> [WHAT IS BEING ASKED]: Reproduce the records below exactly from their first line through the line containing "blue brick E7:E9", omitting all pictures.
** DATA TO EXAMINE follows **
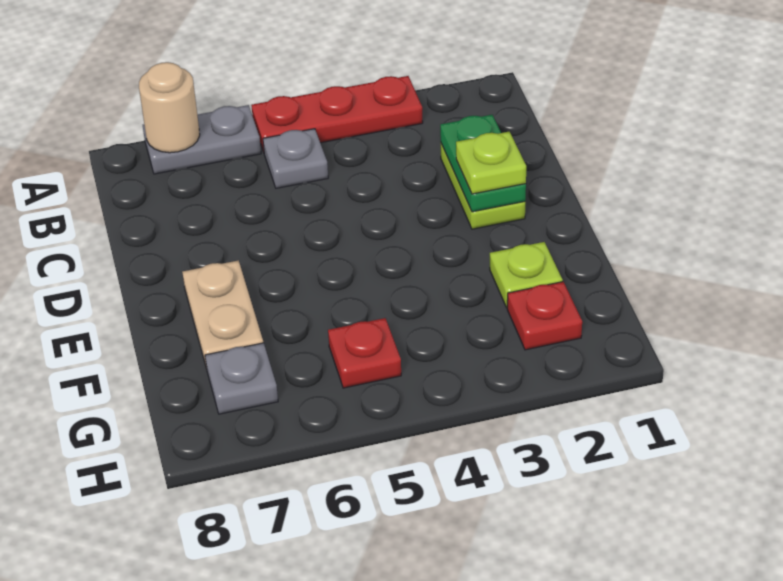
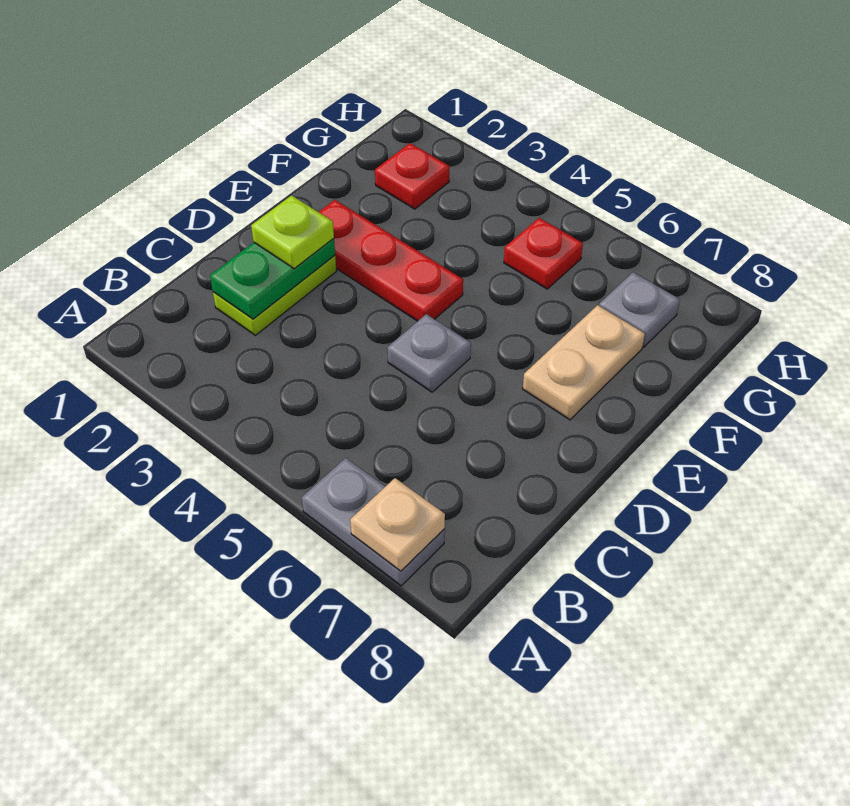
red plate A3:A5 level 1 -> red plate E2:E4 level 1
tan round brick A7 level 2 -> tan plate A7 level 2
grey plate B5 level 1 -> grey plate D5 level 1
lime plate F2 level 1 -> none

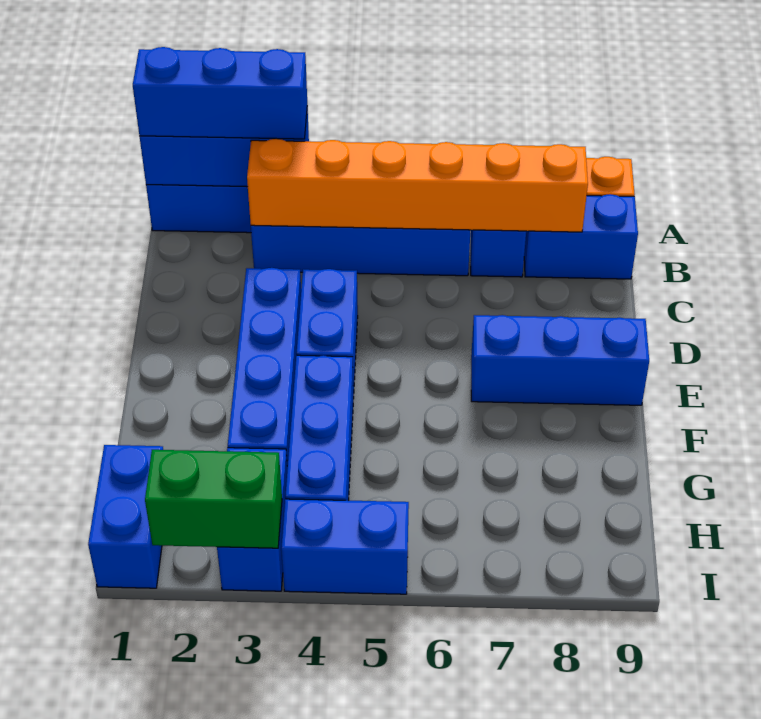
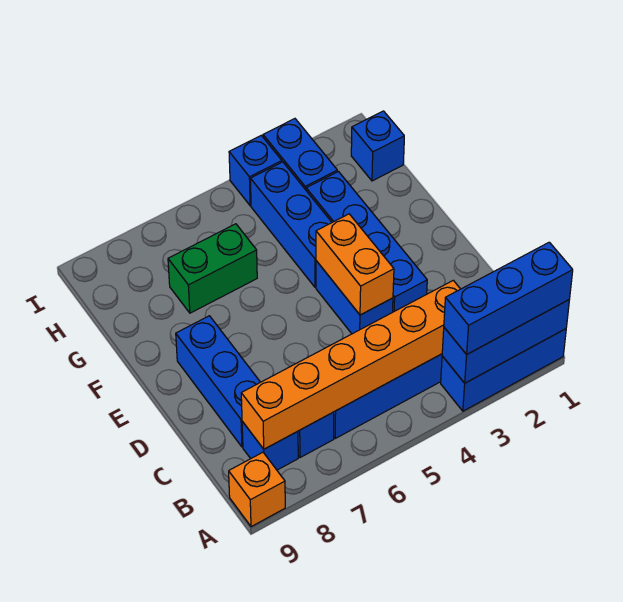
blue brick B8:B9 level 1 -> blue brick B8 level 1
none -> orange brick D4:E4 level 2
blue brick E7:E9 level 1 -> blue brick C8:E8 level 1
blue brick H1:I1 level 1 -> blue brick H1 level 1
green brick I2:I3 level 2 -> green brick G6:G7 level 1
blue brick I4:I5 level 1 -> blue brick I4 level 1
** End of DATA TO EXAMINE **
> [TASK OUTPUT]:
red plate A3:A5 level 1 -> red plate E2:E4 level 1
tan round brick A7 level 2 -> tan plate A7 level 2
grey plate B5 level 1 -> grey plate D5 level 1
lime plate F2 level 1 -> none

blue brick B8:B9 level 1 -> blue brick B8 level 1
none -> orange brick D4:E4 level 2
blue brick E7:E9 level 1 -> blue brick C8:E8 level 1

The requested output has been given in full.